=== What the task asks ===
Would you set down all of the entries below exactly as they stand?

Revision tracking records
>>>>

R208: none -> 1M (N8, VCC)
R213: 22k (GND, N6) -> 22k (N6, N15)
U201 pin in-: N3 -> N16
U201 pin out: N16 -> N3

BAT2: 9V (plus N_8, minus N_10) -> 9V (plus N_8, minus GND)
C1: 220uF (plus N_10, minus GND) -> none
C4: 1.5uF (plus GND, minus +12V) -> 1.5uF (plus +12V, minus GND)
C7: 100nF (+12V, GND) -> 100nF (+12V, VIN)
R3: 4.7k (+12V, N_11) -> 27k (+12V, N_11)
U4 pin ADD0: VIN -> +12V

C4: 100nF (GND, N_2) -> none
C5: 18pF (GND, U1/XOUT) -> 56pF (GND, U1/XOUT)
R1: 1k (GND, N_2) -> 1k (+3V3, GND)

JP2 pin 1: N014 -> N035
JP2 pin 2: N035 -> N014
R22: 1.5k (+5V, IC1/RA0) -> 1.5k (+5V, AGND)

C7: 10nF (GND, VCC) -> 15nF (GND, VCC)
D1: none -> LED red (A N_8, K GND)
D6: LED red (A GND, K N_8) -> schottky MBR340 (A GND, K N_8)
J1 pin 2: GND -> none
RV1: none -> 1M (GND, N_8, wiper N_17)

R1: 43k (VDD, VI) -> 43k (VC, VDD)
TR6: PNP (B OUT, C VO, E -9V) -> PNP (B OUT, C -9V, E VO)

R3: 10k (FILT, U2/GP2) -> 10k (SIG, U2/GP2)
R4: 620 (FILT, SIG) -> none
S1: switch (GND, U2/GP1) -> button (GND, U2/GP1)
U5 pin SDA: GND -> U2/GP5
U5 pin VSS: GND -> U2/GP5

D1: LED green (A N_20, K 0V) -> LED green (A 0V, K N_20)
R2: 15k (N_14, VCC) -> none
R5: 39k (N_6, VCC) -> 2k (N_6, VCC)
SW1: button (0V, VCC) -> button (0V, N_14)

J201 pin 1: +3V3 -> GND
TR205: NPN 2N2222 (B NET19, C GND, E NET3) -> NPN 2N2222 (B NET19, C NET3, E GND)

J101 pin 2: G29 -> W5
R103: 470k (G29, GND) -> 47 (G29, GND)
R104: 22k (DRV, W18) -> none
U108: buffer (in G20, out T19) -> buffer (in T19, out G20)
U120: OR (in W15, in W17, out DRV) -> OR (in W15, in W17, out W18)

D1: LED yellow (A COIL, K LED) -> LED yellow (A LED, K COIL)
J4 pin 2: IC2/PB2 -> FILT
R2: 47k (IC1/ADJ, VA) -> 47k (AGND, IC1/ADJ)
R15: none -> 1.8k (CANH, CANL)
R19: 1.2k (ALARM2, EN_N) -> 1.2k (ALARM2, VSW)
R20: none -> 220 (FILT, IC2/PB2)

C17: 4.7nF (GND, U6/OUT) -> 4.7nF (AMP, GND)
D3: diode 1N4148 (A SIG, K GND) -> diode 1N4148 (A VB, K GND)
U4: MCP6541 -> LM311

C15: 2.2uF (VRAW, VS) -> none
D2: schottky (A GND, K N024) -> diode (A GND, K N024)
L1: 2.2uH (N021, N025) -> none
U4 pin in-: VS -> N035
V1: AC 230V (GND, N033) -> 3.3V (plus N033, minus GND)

<<<<

=== Result of the exercise ===
R208: none -> 1M (N8, VCC)
R213: 22k (GND, N6) -> 22k (N6, N15)
U201 pin in-: N3 -> N16
U201 pin out: N16 -> N3

BAT2: 9V (plus N_8, minus N_10) -> 9V (plus N_8, minus GND)
C1: 220uF (plus N_10, minus GND) -> none
C4: 1.5uF (plus GND, minus +12V) -> 1.5uF (plus +12V, minus GND)
C7: 100nF (+12V, GND) -> 100nF (+12V, VIN)
R3: 4.7k (+12V, N_11) -> 27k (+12V, N_11)
U4 pin ADD0: VIN -> +12V

C4: 100nF (GND, N_2) -> none
C5: 18pF (GND, U1/XOUT) -> 56pF (GND, U1/XOUT)
R1: 1k (GND, N_2) -> 1k (+3V3, GND)

JP2 pin 1: N014 -> N035
JP2 pin 2: N035 -> N014
R22: 1.5k (+5V, IC1/RA0) -> 1.5k (+5V, AGND)

C7: 10nF (GND, VCC) -> 15nF (GND, VCC)
D1: none -> LED red (A N_8, K GND)
D6: LED red (A GND, K N_8) -> schottky MBR340 (A GND, K N_8)
J1 pin 2: GND -> none
RV1: none -> 1M (GND, N_8, wiper N_17)

R1: 43k (VDD, VI) -> 43k (VC, VDD)
TR6: PNP (B OUT, C VO, E -9V) -> PNP (B OUT, C -9V, E VO)

R3: 10k (FILT, U2/GP2) -> 10k (SIG, U2/GP2)
R4: 620 (FILT, SIG) -> none
S1: switch (GND, U2/GP1) -> button (GND, U2/GP1)
U5 pin SDA: GND -> U2/GP5
U5 pin VSS: GND -> U2/GP5

D1: LED green (A N_20, K 0V) -> LED green (A 0V, K N_20)
R2: 15k (N_14, VCC) -> none
R5: 39k (N_6, VCC) -> 2k (N_6, VCC)
SW1: button (0V, VCC) -> button (0V, N_14)

J201 pin 1: +3V3 -> GND
TR205: NPN 2N2222 (B NET19, C GND, E NET3) -> NPN 2N2222 (B NET19, C NET3, E GND)

J101 pin 2: G29 -> W5
R103: 470k (G29, GND) -> 47 (G29, GND)
R104: 22k (DRV, W18) -> none
U108: buffer (in G20, out T19) -> buffer (in T19, out G20)
U120: OR (in W15, in W17, out DRV) -> OR (in W15, in W17, out W18)

D1: LED yellow (A COIL, K LED) -> LED yellow (A LED, K COIL)
J4 pin 2: IC2/PB2 -> FILT
R2: 47k (IC1/ADJ, VA) -> 47k (AGND, IC1/ADJ)
R15: none -> 1.8k (CANH, CANL)
R19: 1.2k (ALARM2, EN_N) -> 1.2k (ALARM2, VSW)
R20: none -> 220 (FILT, IC2/PB2)

C17: 4.7nF (GND, U6/OUT) -> 4.7nF (AMP, GND)
D3: diode 1N4148 (A SIG, K GND) -> diode 1N4148 (A VB, K GND)
U4: MCP6541 -> LM311

C15: 2.2uF (VRAW, VS) -> none
D2: schottky (A GND, K N024) -> diode (A GND, K N024)
L1: 2.2uH (N021, N025) -> none
U4 pin in-: VS -> N035
V1: AC 230V (GND, N033) -> 3.3V (plus N033, minus GND)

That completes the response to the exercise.